_What you should do:_ The entries below need to be written out exactly, with no pictures included.

------ Extracted data ------

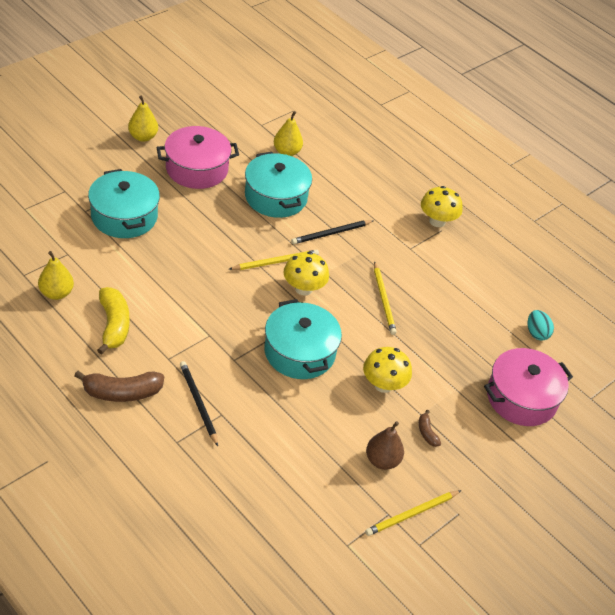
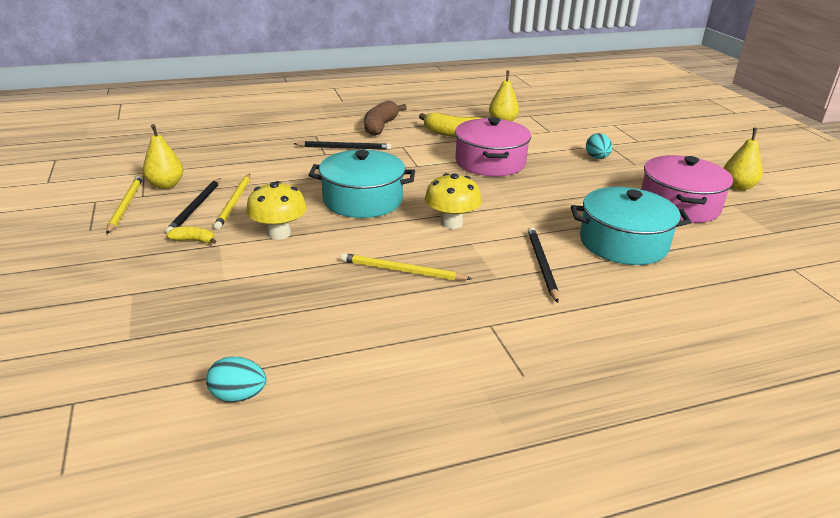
camera: 120 degrees right, 15 degrees down
(124, 216) = (597, 158): turquoise pot -> turquoise egg
(275, 262) = (502, 217): yellow pencil -> yellow pencil (234, 203)
(287, 152) = (727, 274): yellow pear -> yellow pear (166, 185)
(382, 460) = (195, 207): brown pear -> black pencil
(427, 432) = (193, 240): brown banana -> yellow banana
(437, 221) = (546, 377): yellow mushroom -> none
(521, 398) = (154, 327): pink pot -> pink pot (490, 162)

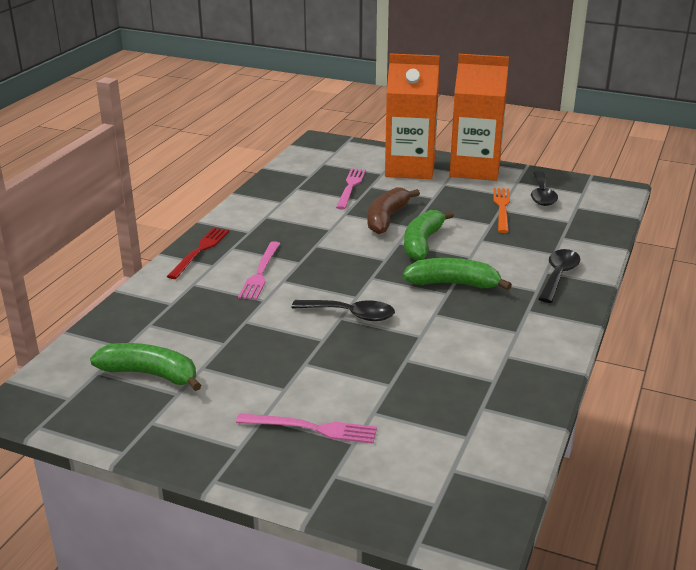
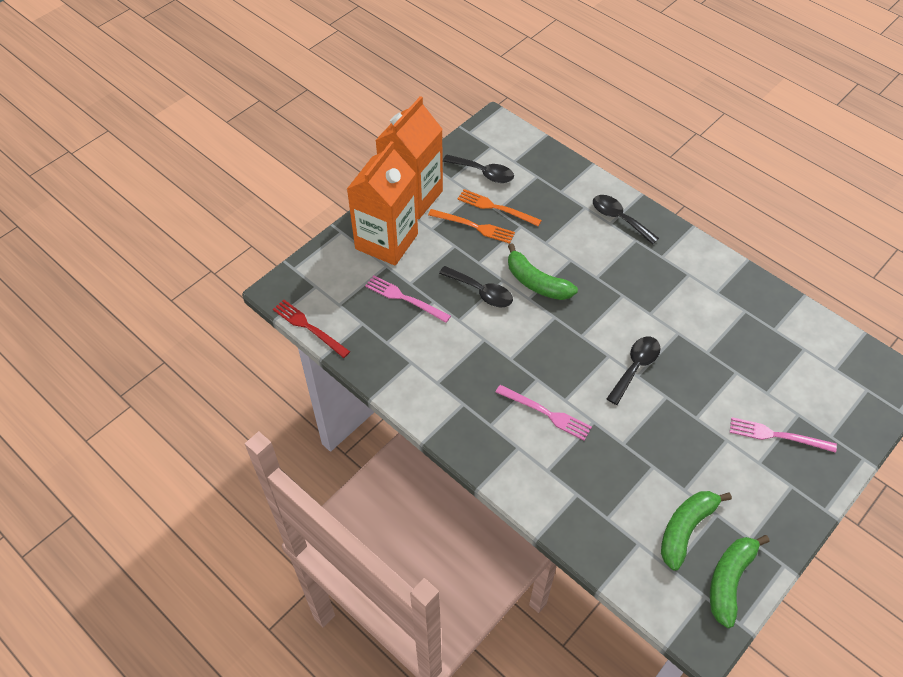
camera: 70 degrees left, 25 degrees up
(199, 251) = (488, 453): red fork -> red fork (309, 328)
(311, 428) = (778, 435): pink fork -> pink fork turned 105 degrees counterclockwise
(387, 218) = (481, 292): brown banana -> black spoon
(453, 284) = (610, 286): green banana -> green banana (729, 580)
(466, 202) = (473, 226): none -> orange fork

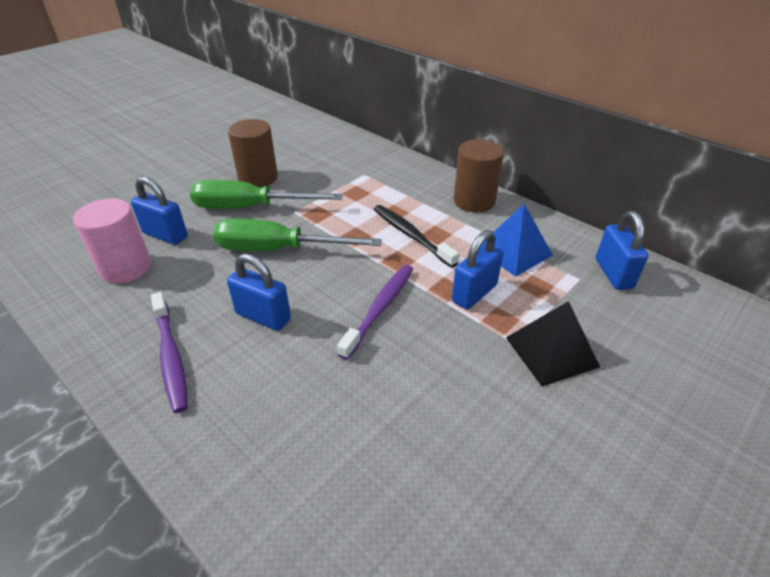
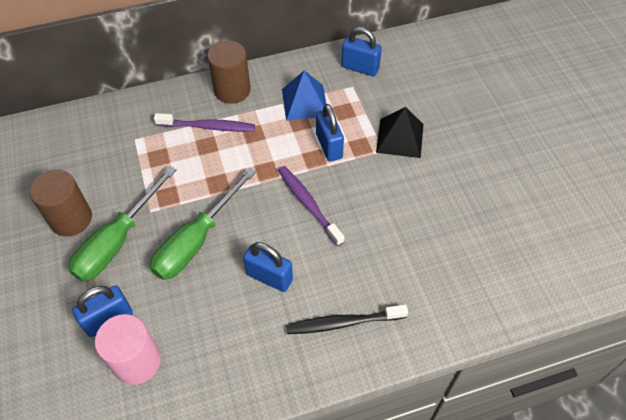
camera: 60 degrees left, 15 degrees up
(171, 356) = (273, 349): purple toothbrush -> purple toothbrush (208, 127)
(263, 316) = (269, 277): blue padlock -> blue padlock turned 60 degrees clockwise
(411, 235) = (243, 149): black toothbrush -> black toothbrush (343, 323)

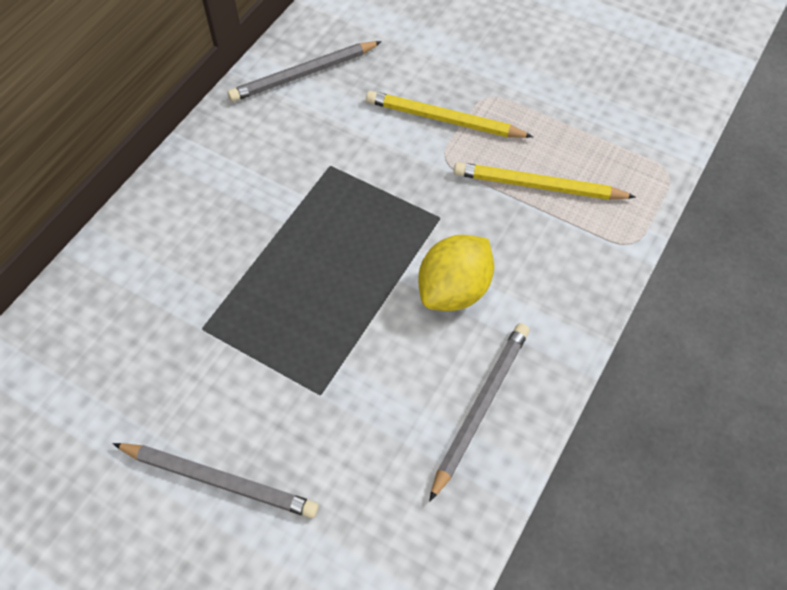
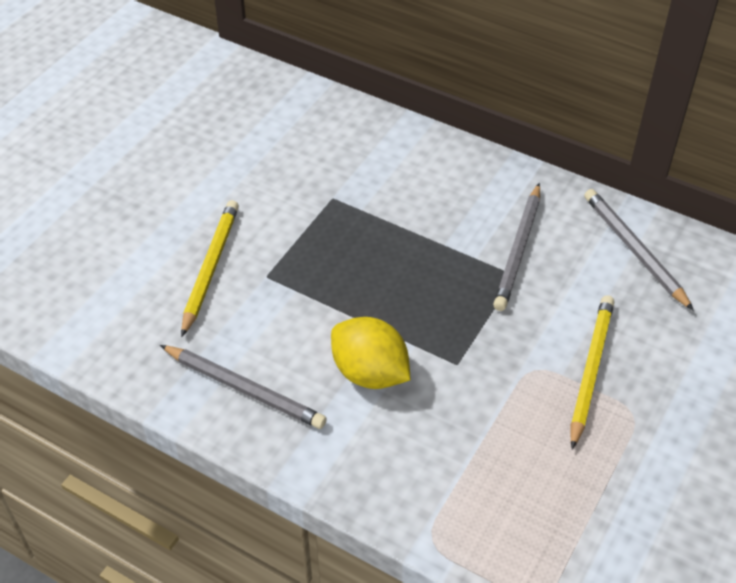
camera: 90 degrees right, 10 degrees down
(219, 480) = (198, 218): grey pencil -> grey pencil (518, 250)
(538, 186) = (505, 454): yellow pencil -> yellow pencil (210, 268)

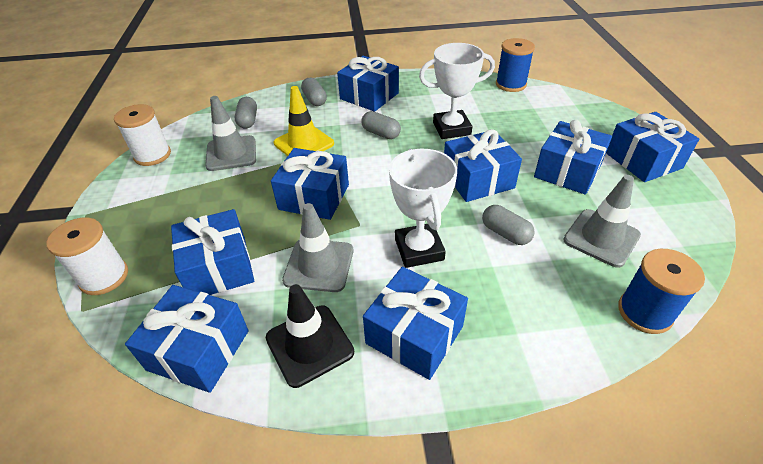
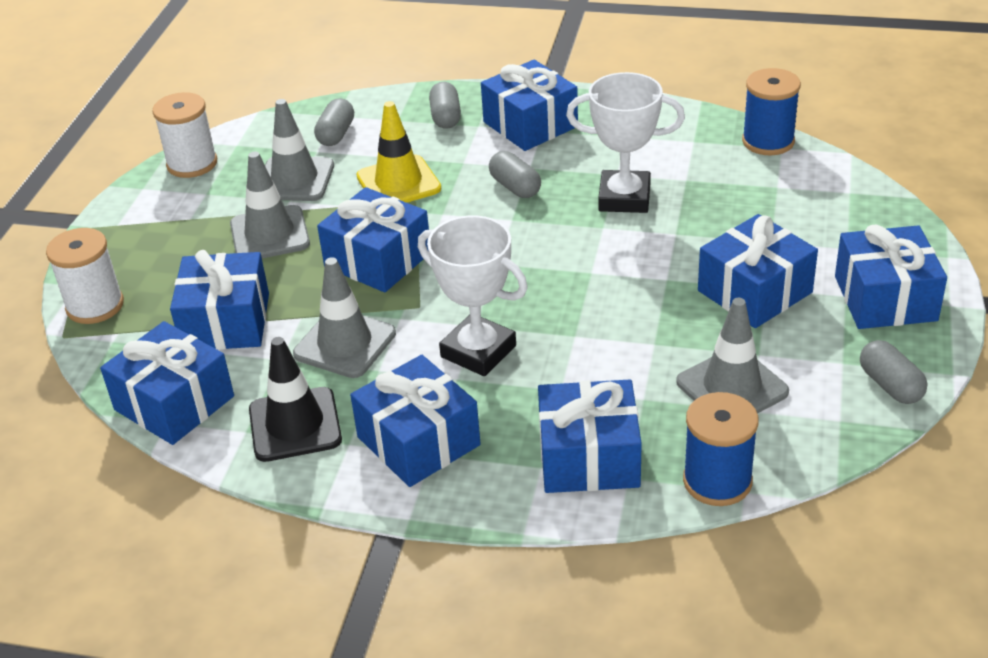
camera: 20 degrees right, 5 degrees down
(228, 193) = (270, 234): none -> grey traffic cone
(419, 249) = (478, 351): white trophy -> white trophy turned 60 degrees counterclockwise
(478, 179) = (614, 278): blue gift -> blue gift (589, 457)
(505, 233) = (604, 355): grey capsule -> grey capsule (890, 385)

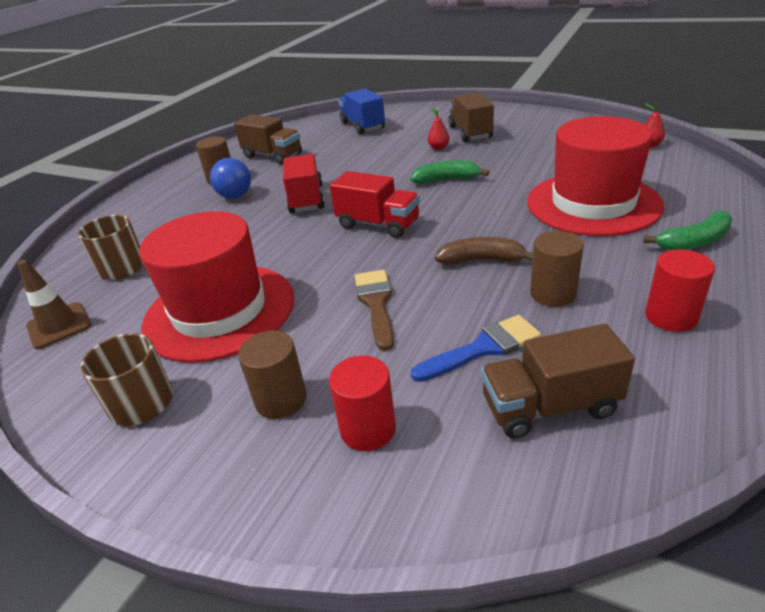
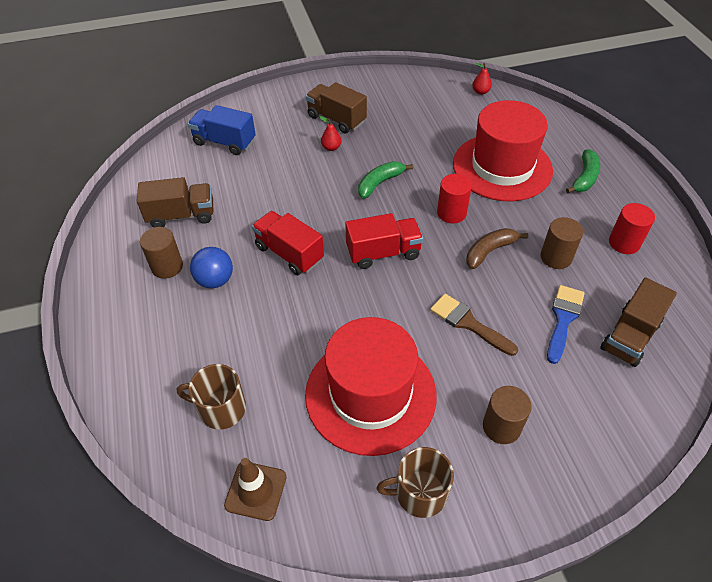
camera: 45 degrees left, 15 degrees up
(368, 429) = (568, 410): red cylinder -> red cylinder (451, 213)

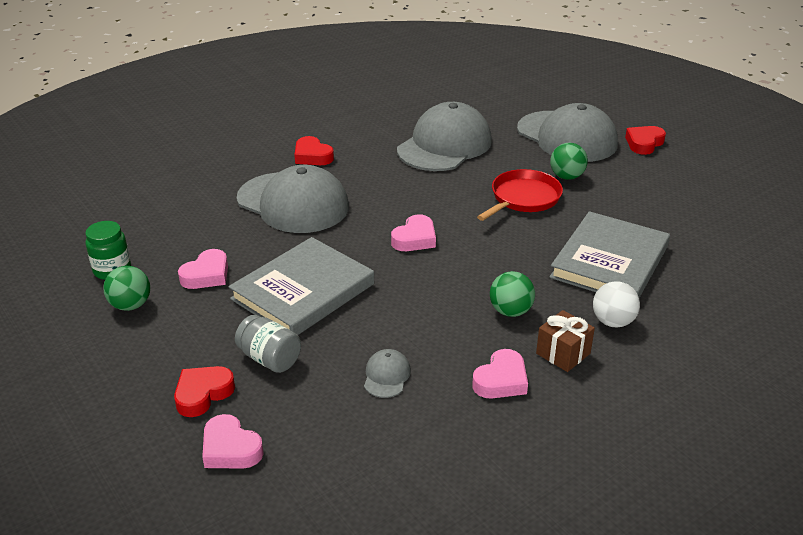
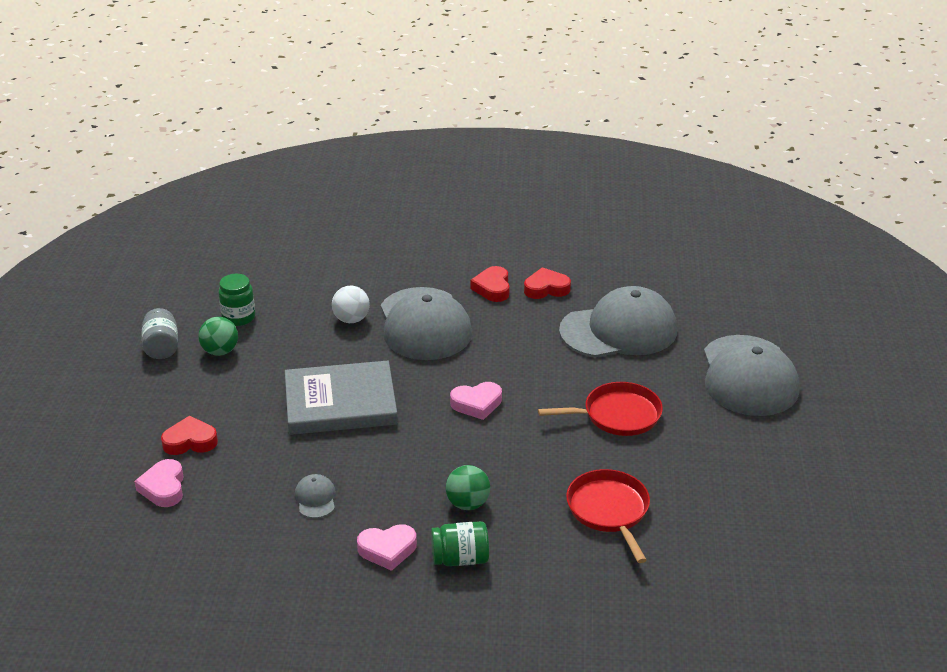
camera: 40 degrees right, 0 degrees up
(206, 275) = (293, 354): pink heart -> none
(270, 359) = (258, 441): grey jar -> grey jar (162, 347)
(386, 376) = (315, 498): grey cap -> grey cap turned 60 degrees counterclockwise
(563, 353) = (460, 558): brown gift -> green jar
(566, 176) = (688, 415): green ball -> none
(609, 262) = (609, 510): grey book -> red pan
(613, 322) = (535, 559): white ball -> white ball (351, 319)
(644, 143) = (819, 420): red heart -> red heart (546, 288)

------

_Response:_
camera: 120 degrees right, 15 degrees down
(124, 216) = (597, 158): turquoise pot -> turquoise egg
(275, 262) = (502, 217): yellow pencil -> yellow pencil (234, 203)
(287, 152) = (727, 274): yellow pear -> yellow pear (166, 185)
(382, 460) = (195, 207): brown pear -> black pencil
(427, 432) = (193, 240): brown banana -> yellow banana
(437, 221) = (546, 377): yellow mushroom -> none
(521, 398) = (154, 327): pink pot -> pink pot (490, 162)

camera: 70 degrees left, 25 degrees up
(199, 251) = (488, 453): red fork -> red fork (309, 328)
(311, 428) = (778, 435): pink fork -> pink fork turned 105 degrees counterclockwise
(387, 218) = (481, 292): brown banana -> black spoon
(453, 284) = (610, 286): green banana -> green banana (729, 580)
(466, 202) = (473, 226): none -> orange fork

camera: 60 degrees left, 15 degrees up
(171, 356) = (273, 349): purple toothbrush -> purple toothbrush (208, 127)
(263, 316) = (269, 277): blue padlock -> blue padlock turned 60 degrees clockwise
(411, 235) = (243, 149): black toothbrush -> black toothbrush (343, 323)

camera: 90 degrees right, 10 degrees down
(219, 480) = (198, 218): grey pencil -> grey pencil (518, 250)
(538, 186) = (505, 454): yellow pencil -> yellow pencil (210, 268)

camera: 20 degrees right, 5 degrees down
(228, 193) = (270, 234): none -> grey traffic cone
(419, 249) = (478, 351): white trophy -> white trophy turned 60 degrees counterclockwise
(478, 179) = (614, 278): blue gift -> blue gift (589, 457)
(505, 233) = (604, 355): grey capsule -> grey capsule (890, 385)

camera: 45 degrees left, 15 degrees up
(368, 429) = (568, 410): red cylinder -> red cylinder (451, 213)

camera: 40 degrees right, 0 degrees up
(206, 275) = (293, 354): pink heart -> none
(270, 359) = (258, 441): grey jar -> grey jar (162, 347)
(386, 376) = (315, 498): grey cap -> grey cap turned 60 degrees counterclockwise
(563, 353) = (460, 558): brown gift -> green jar
(566, 176) = (688, 415): green ball -> none
(609, 262) = (609, 510): grey book -> red pan
(613, 322) = (535, 559): white ball -> white ball (351, 319)
(644, 143) = (819, 420): red heart -> red heart (546, 288)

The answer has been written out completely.